_EXERCISE_. Instruction for the entries that follow: retype exactly the lines from the line with "C5: 33nF (J2/3, VX) -> 15nF (J2/3, VX)" to the line with "J4 pin 1: GND -> VI", both included, and omit all others.

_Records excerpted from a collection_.

—————

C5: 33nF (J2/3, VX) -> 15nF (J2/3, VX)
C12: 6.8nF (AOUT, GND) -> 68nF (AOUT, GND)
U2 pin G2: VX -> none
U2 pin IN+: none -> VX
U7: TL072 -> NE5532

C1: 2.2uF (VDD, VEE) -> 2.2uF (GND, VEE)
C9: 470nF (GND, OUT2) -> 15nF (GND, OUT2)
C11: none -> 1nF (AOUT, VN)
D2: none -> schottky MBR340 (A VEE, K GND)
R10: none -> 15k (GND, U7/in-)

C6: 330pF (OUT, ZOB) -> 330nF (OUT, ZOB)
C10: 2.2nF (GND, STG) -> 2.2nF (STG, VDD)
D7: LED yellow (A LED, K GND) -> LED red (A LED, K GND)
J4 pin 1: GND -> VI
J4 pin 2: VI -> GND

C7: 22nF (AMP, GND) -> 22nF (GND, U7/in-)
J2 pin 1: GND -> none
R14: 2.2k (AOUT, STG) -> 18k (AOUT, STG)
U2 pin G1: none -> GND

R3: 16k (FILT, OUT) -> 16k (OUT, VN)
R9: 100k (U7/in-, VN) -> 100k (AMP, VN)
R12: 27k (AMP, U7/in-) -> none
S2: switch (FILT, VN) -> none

—————

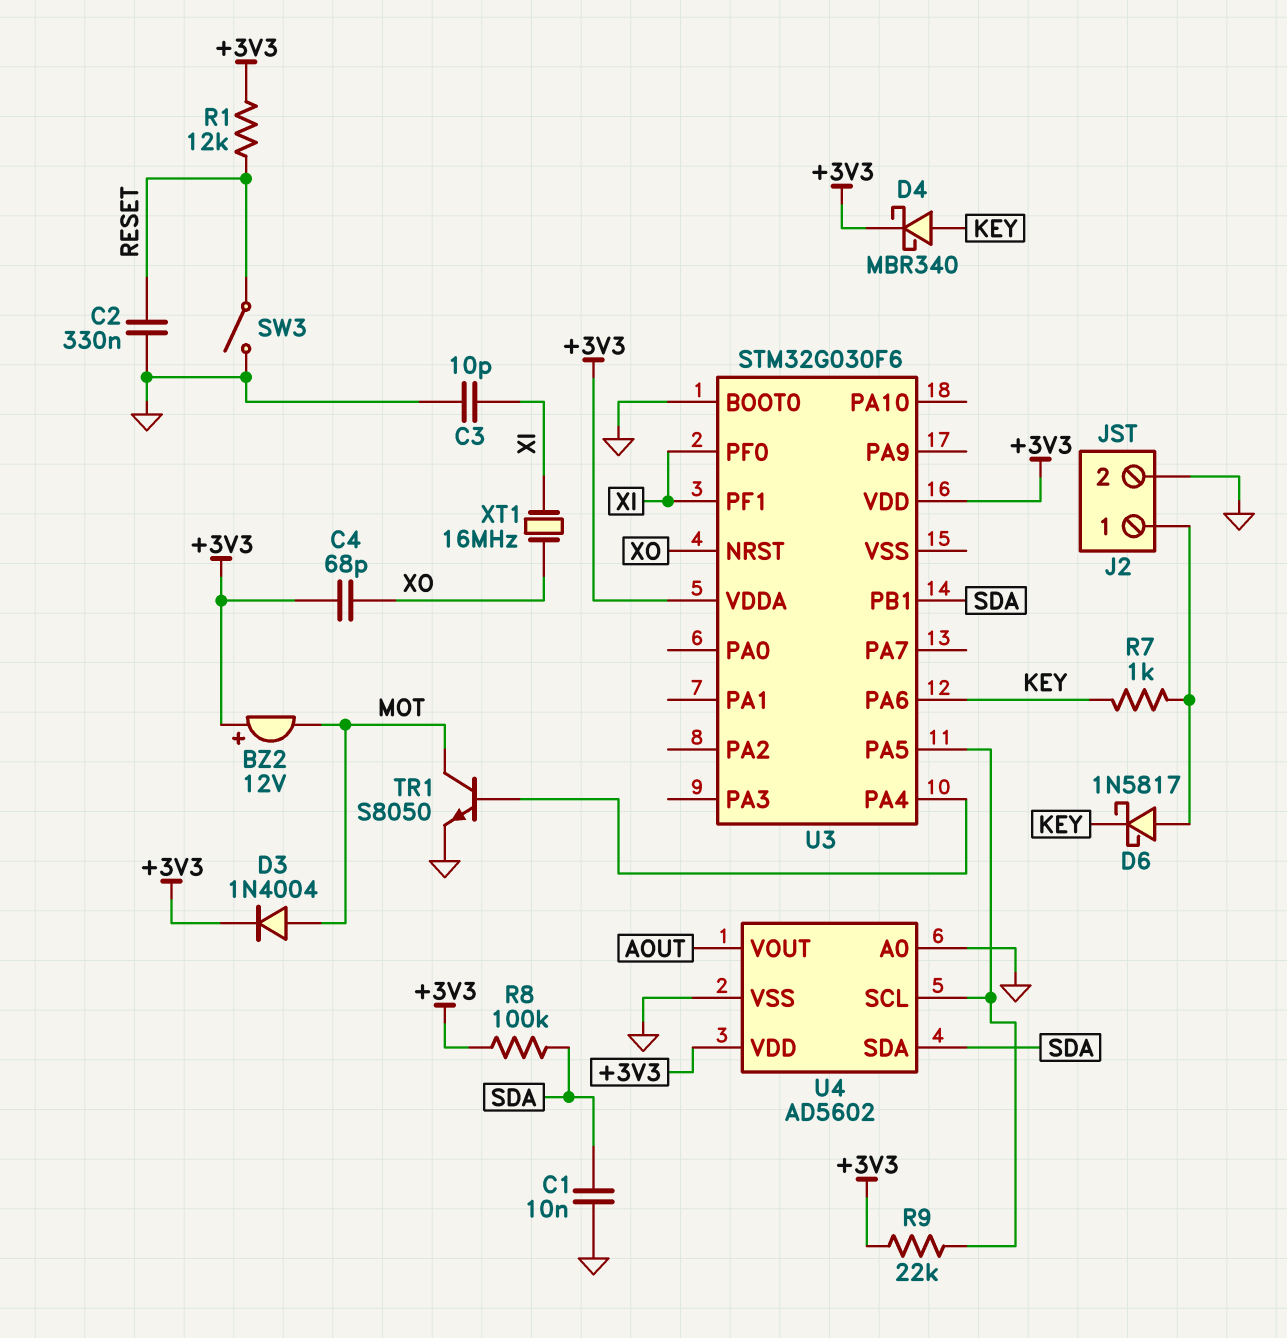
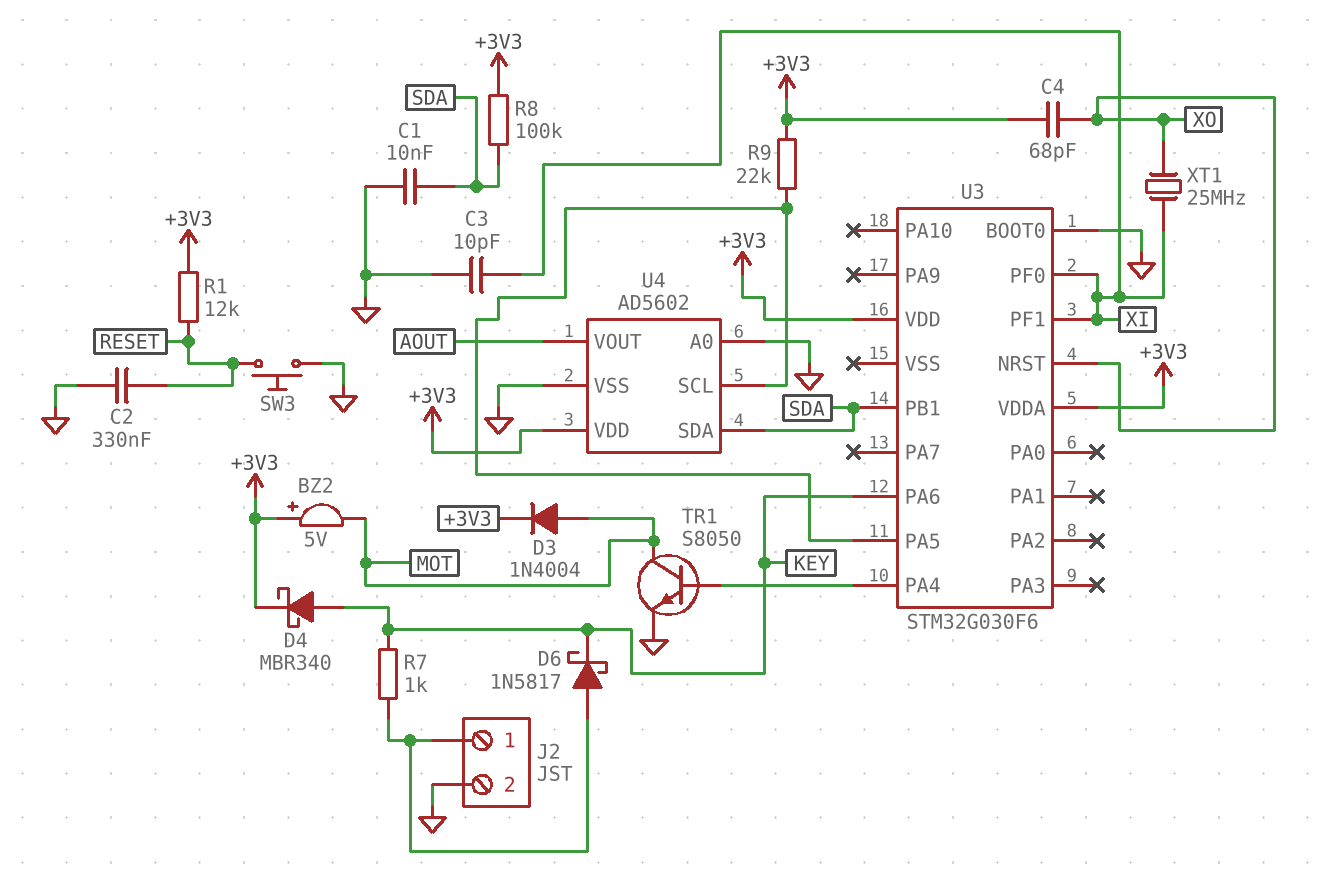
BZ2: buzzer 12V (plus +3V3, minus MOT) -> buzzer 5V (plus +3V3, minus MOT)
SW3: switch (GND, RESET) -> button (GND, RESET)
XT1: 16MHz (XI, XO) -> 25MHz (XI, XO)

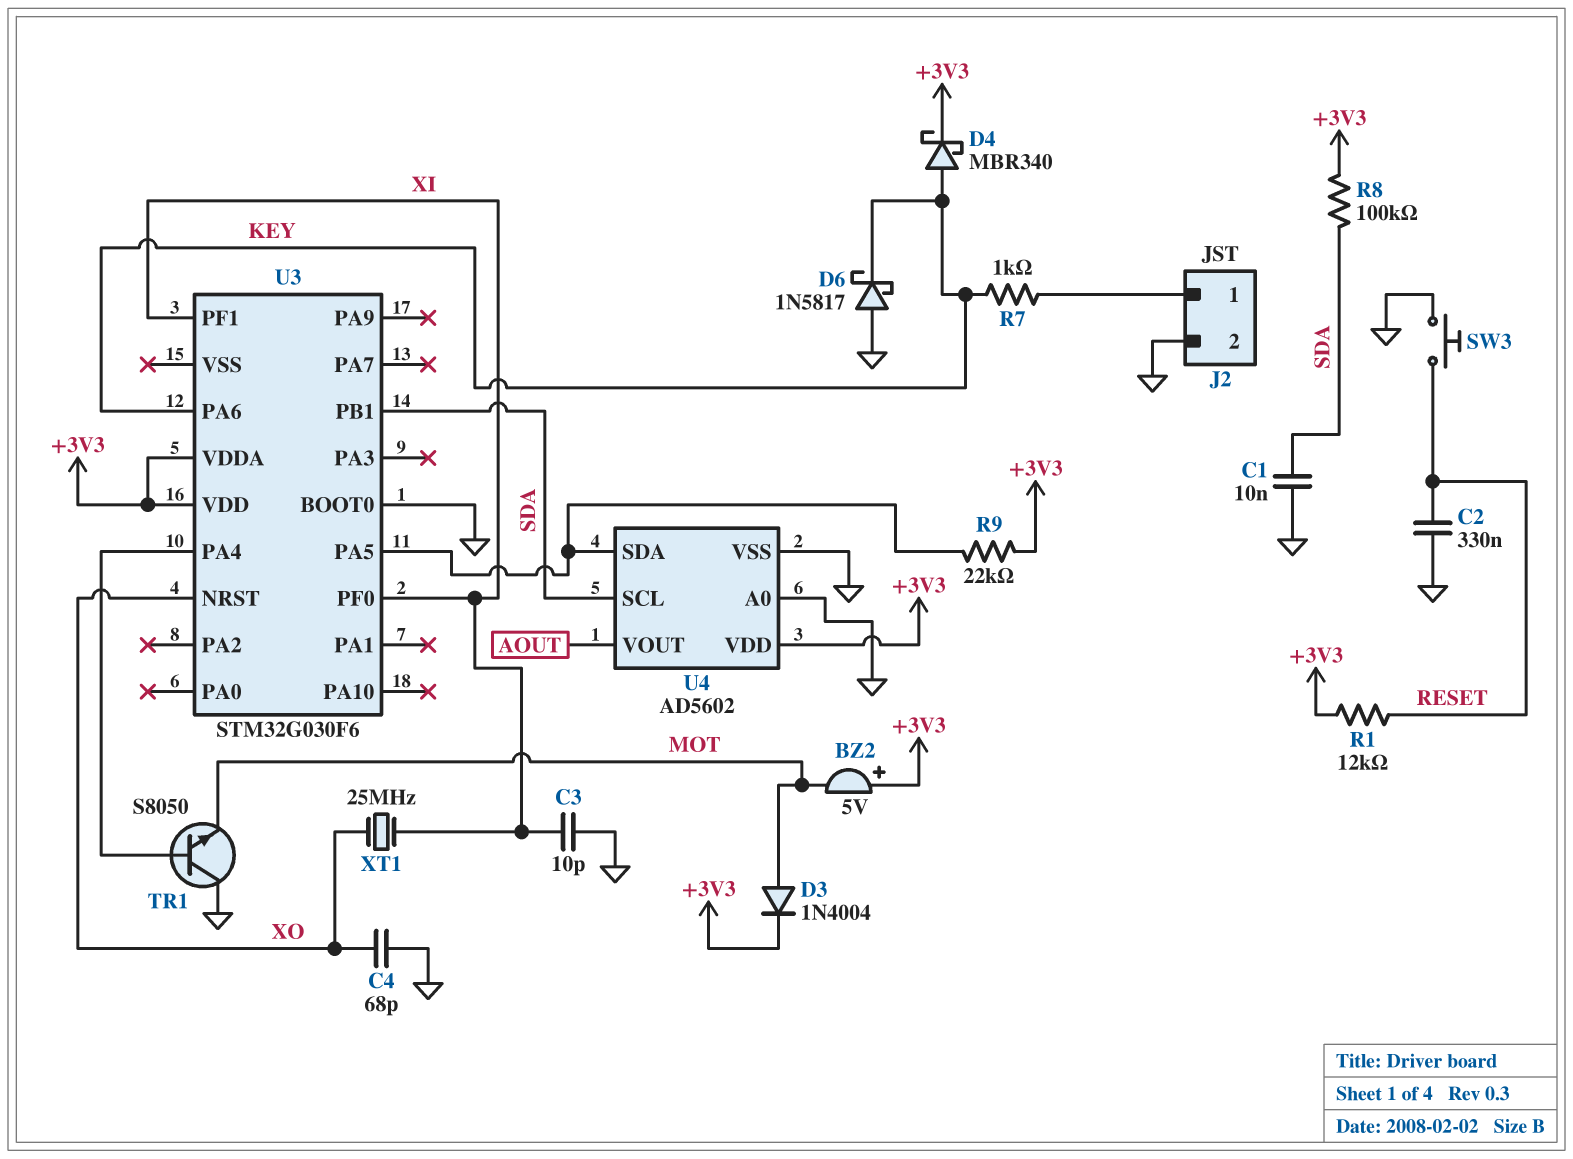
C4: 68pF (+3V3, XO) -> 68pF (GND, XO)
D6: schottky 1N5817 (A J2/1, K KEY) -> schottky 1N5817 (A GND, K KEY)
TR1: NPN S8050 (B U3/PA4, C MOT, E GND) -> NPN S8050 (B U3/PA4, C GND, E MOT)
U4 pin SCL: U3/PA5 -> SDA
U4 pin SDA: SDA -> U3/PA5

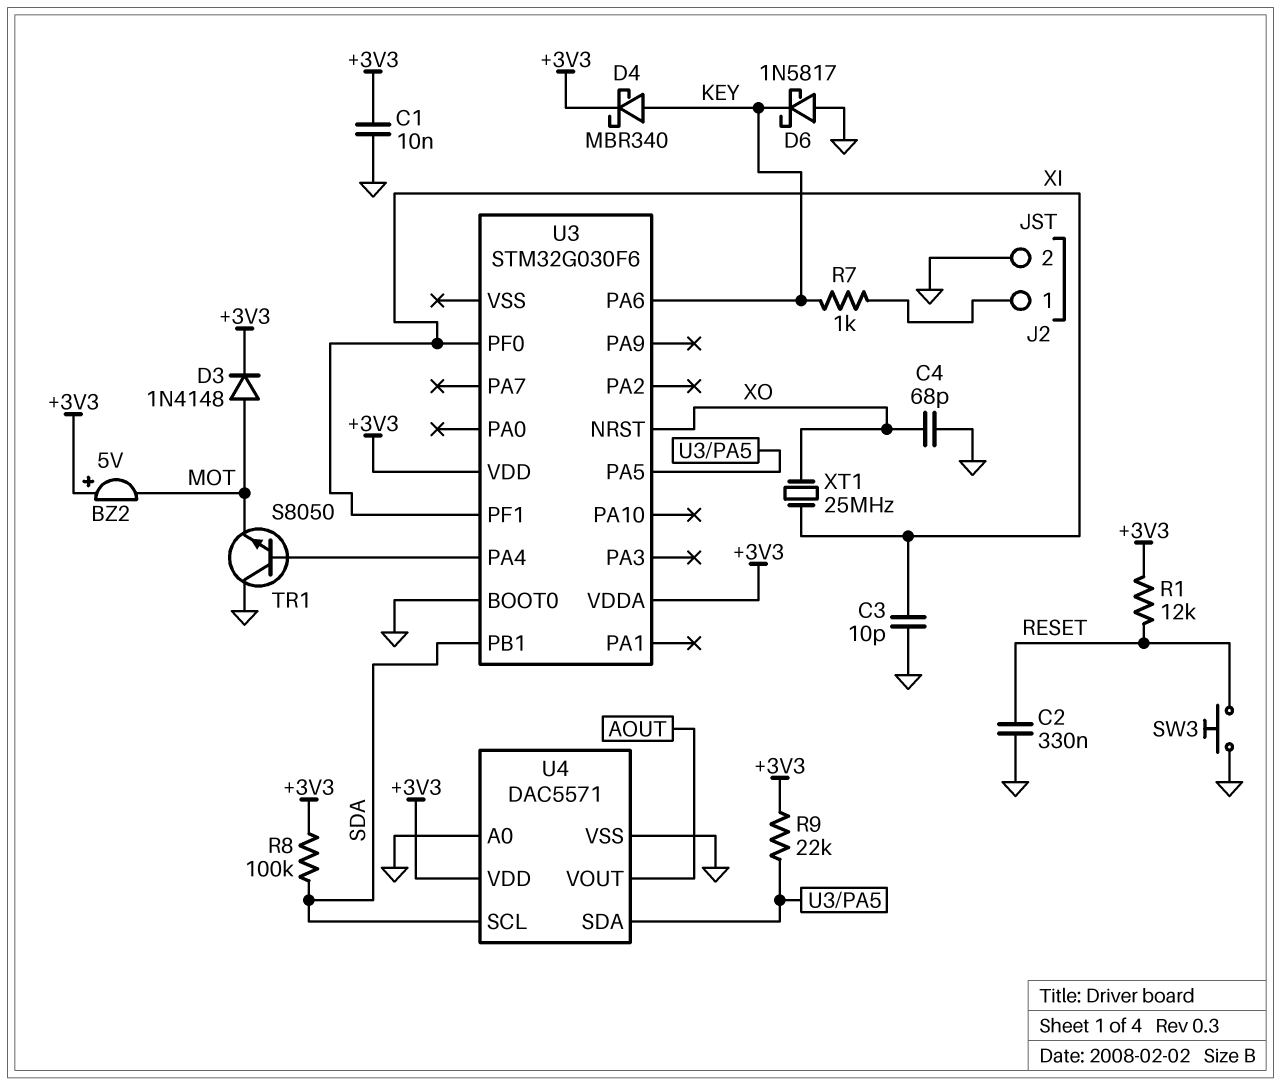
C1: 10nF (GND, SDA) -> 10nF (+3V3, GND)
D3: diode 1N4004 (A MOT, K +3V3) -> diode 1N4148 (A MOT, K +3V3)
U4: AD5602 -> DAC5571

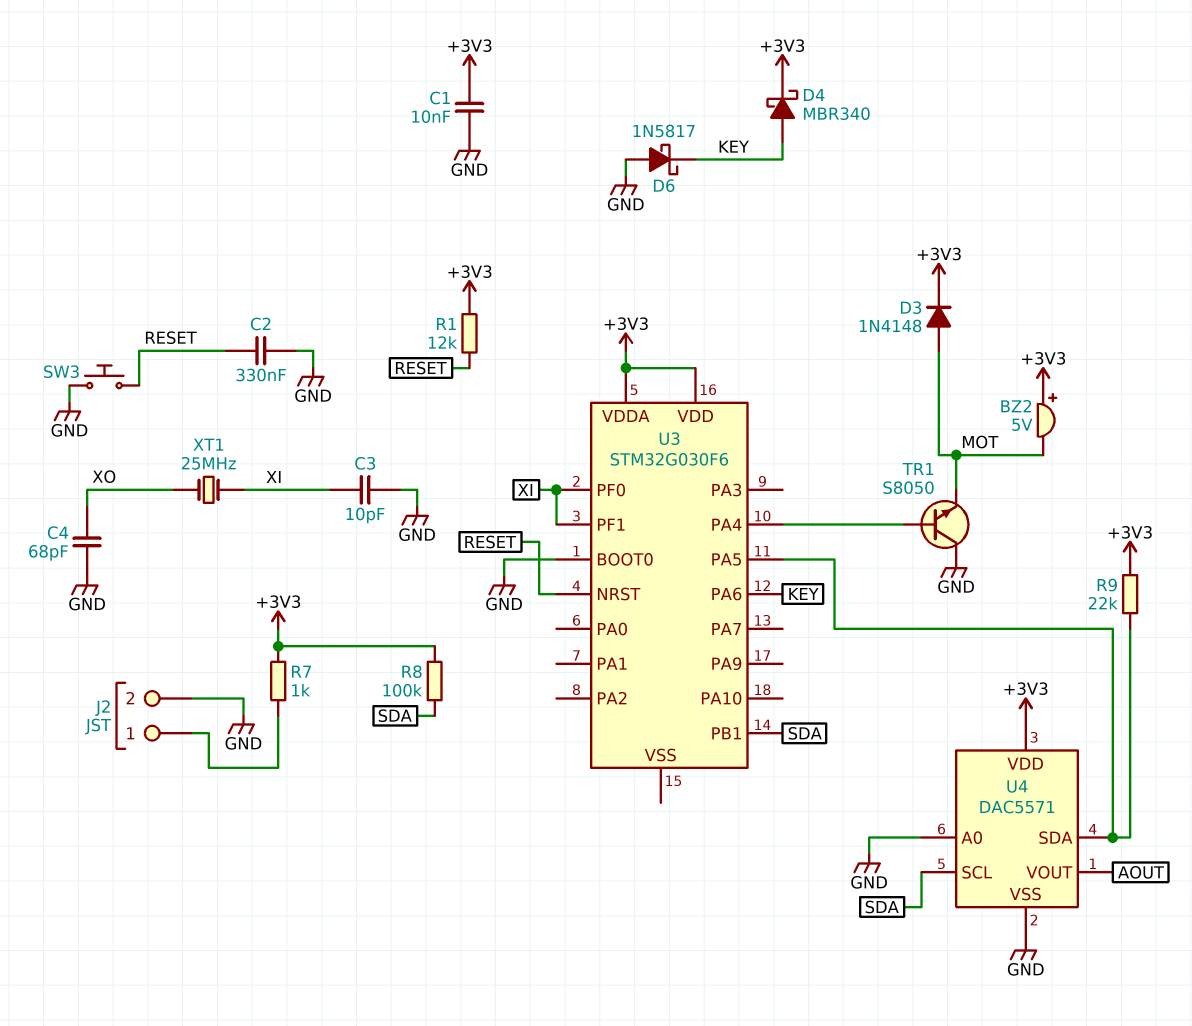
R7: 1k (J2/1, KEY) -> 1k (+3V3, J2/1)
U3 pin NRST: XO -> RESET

—————

_WORKED SOLUTION_.
C5: 33nF (J2/3, VX) -> 15nF (J2/3, VX)
C12: 6.8nF (AOUT, GND) -> 68nF (AOUT, GND)
U2 pin G2: VX -> none
U2 pin IN+: none -> VX
U7: TL072 -> NE5532

C1: 2.2uF (VDD, VEE) -> 2.2uF (GND, VEE)
C9: 470nF (GND, OUT2) -> 15nF (GND, OUT2)
C11: none -> 1nF (AOUT, VN)
D2: none -> schottky MBR340 (A VEE, K GND)
R10: none -> 15k (GND, U7/in-)

C6: 330pF (OUT, ZOB) -> 330nF (OUT, ZOB)
C10: 2.2nF (GND, STG) -> 2.2nF (STG, VDD)
D7: LED yellow (A LED, K GND) -> LED red (A LED, K GND)
J4 pin 1: GND -> VI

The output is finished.